Version comparison data:
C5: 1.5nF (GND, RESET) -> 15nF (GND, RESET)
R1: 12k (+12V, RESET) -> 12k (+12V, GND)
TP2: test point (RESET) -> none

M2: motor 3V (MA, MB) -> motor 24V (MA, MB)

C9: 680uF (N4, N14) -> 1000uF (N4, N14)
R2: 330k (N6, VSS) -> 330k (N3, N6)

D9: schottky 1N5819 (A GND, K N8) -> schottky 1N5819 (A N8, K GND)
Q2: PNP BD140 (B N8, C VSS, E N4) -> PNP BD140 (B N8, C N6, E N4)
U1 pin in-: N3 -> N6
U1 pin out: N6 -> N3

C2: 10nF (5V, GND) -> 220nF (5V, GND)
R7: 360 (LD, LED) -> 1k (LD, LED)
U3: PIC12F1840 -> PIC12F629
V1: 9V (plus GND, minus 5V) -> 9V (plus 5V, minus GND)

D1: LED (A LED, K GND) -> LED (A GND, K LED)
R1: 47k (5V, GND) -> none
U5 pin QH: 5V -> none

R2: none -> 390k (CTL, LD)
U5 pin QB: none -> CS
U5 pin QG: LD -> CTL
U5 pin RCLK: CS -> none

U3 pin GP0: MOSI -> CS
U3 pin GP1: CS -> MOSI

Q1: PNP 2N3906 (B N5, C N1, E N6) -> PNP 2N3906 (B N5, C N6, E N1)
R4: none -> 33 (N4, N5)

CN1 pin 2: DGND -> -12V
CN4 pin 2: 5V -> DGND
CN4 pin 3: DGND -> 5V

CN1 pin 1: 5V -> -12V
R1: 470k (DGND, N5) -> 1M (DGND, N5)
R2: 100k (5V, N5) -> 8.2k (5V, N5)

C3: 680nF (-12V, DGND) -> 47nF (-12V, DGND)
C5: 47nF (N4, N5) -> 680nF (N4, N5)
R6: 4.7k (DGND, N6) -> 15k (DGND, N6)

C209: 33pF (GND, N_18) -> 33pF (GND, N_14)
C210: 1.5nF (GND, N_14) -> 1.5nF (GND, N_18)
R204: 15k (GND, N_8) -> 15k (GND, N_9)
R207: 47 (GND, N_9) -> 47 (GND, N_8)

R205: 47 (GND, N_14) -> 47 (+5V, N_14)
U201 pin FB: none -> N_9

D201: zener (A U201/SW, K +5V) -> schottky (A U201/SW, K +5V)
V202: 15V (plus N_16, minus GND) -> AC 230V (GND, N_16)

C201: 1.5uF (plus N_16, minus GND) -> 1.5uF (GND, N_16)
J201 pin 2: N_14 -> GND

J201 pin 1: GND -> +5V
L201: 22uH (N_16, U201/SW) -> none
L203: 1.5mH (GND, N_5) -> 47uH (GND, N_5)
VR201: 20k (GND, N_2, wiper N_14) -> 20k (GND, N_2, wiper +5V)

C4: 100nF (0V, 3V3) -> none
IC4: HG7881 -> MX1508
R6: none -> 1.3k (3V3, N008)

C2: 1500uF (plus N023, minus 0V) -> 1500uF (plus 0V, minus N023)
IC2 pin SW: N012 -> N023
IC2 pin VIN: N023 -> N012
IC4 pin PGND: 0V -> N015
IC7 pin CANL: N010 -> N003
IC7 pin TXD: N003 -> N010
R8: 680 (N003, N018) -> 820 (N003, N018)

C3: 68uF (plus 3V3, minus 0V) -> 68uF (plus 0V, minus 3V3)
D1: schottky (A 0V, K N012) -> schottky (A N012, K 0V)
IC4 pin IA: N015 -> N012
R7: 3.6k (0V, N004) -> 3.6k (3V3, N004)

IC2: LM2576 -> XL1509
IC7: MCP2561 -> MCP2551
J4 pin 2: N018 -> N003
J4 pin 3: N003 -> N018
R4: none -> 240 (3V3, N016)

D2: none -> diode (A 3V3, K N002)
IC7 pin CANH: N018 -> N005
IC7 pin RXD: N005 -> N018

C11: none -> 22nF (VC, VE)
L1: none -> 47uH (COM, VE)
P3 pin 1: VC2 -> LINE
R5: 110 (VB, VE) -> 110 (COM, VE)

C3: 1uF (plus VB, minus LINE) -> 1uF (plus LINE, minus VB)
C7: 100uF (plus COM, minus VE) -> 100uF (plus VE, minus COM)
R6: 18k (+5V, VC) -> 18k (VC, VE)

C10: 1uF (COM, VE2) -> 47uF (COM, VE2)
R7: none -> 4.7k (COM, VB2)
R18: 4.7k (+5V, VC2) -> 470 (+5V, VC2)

* Problem *
All of the data above needs to be set down again exactly. Include every line.

* Completed task *
C5: 1.5nF (GND, RESET) -> 15nF (GND, RESET)
R1: 12k (+12V, RESET) -> 12k (+12V, GND)
TP2: test point (RESET) -> none

M2: motor 3V (MA, MB) -> motor 24V (MA, MB)

C9: 680uF (N4, N14) -> 1000uF (N4, N14)
R2: 330k (N6, VSS) -> 330k (N3, N6)

D9: schottky 1N5819 (A GND, K N8) -> schottky 1N5819 (A N8, K GND)
Q2: PNP BD140 (B N8, C VSS, E N4) -> PNP BD140 (B N8, C N6, E N4)
U1 pin in-: N3 -> N6
U1 pin out: N6 -> N3

C2: 10nF (5V, GND) -> 220nF (5V, GND)
R7: 360 (LD, LED) -> 1k (LD, LED)
U3: PIC12F1840 -> PIC12F629
V1: 9V (plus GND, minus 5V) -> 9V (plus 5V, minus GND)

D1: LED (A LED, K GND) -> LED (A GND, K LED)
R1: 47k (5V, GND) -> none
U5 pin QH: 5V -> none

R2: none -> 390k (CTL, LD)
U5 pin QB: none -> CS
U5 pin QG: LD -> CTL
U5 pin RCLK: CS -> none

U3 pin GP0: MOSI -> CS
U3 pin GP1: CS -> MOSI

Q1: PNP 2N3906 (B N5, C N1, E N6) -> PNP 2N3906 (B N5, C N6, E N1)
R4: none -> 33 (N4, N5)

CN1 pin 2: DGND -> -12V
CN4 pin 2: 5V -> DGND
CN4 pin 3: DGND -> 5V

CN1 pin 1: 5V -> -12V
R1: 470k (DGND, N5) -> 1M (DGND, N5)
R2: 100k (5V, N5) -> 8.2k (5V, N5)

C3: 680nF (-12V, DGND) -> 47nF (-12V, DGND)
C5: 47nF (N4, N5) -> 680nF (N4, N5)
R6: 4.7k (DGND, N6) -> 15k (DGND, N6)

C209: 33pF (GND, N_18) -> 33pF (GND, N_14)
C210: 1.5nF (GND, N_14) -> 1.5nF (GND, N_18)
R204: 15k (GND, N_8) -> 15k (GND, N_9)
R207: 47 (GND, N_9) -> 47 (GND, N_8)

R205: 47 (GND, N_14) -> 47 (+5V, N_14)
U201 pin FB: none -> N_9

D201: zener (A U201/SW, K +5V) -> schottky (A U201/SW, K +5V)
V202: 15V (plus N_16, minus GND) -> AC 230V (GND, N_16)

C201: 1.5uF (plus N_16, minus GND) -> 1.5uF (GND, N_16)
J201 pin 2: N_14 -> GND

J201 pin 1: GND -> +5V
L201: 22uH (N_16, U201/SW) -> none
L203: 1.5mH (GND, N_5) -> 47uH (GND, N_5)
VR201: 20k (GND, N_2, wiper N_14) -> 20k (GND, N_2, wiper +5V)

C4: 100nF (0V, 3V3) -> none
IC4: HG7881 -> MX1508
R6: none -> 1.3k (3V3, N008)

C2: 1500uF (plus N023, minus 0V) -> 1500uF (plus 0V, minus N023)
IC2 pin SW: N012 -> N023
IC2 pin VIN: N023 -> N012
IC4 pin PGND: 0V -> N015
IC7 pin CANL: N010 -> N003
IC7 pin TXD: N003 -> N010
R8: 680 (N003, N018) -> 820 (N003, N018)

C3: 68uF (plus 3V3, minus 0V) -> 68uF (plus 0V, minus 3V3)
D1: schottky (A 0V, K N012) -> schottky (A N012, K 0V)
IC4 pin IA: N015 -> N012
R7: 3.6k (0V, N004) -> 3.6k (3V3, N004)

IC2: LM2576 -> XL1509
IC7: MCP2561 -> MCP2551
J4 pin 2: N018 -> N003
J4 pin 3: N003 -> N018
R4: none -> 240 (3V3, N016)

D2: none -> diode (A 3V3, K N002)
IC7 pin CANH: N018 -> N005
IC7 pin RXD: N005 -> N018

C11: none -> 22nF (VC, VE)
L1: none -> 47uH (COM, VE)
P3 pin 1: VC2 -> LINE
R5: 110 (VB, VE) -> 110 (COM, VE)

C3: 1uF (plus VB, minus LINE) -> 1uF (plus LINE, minus VB)
C7: 100uF (plus COM, minus VE) -> 100uF (plus VE, minus COM)
R6: 18k (+5V, VC) -> 18k (VC, VE)

C10: 1uF (COM, VE2) -> 47uF (COM, VE2)
R7: none -> 4.7k (COM, VB2)
R18: 4.7k (+5V, VC2) -> 470 (+5V, VC2)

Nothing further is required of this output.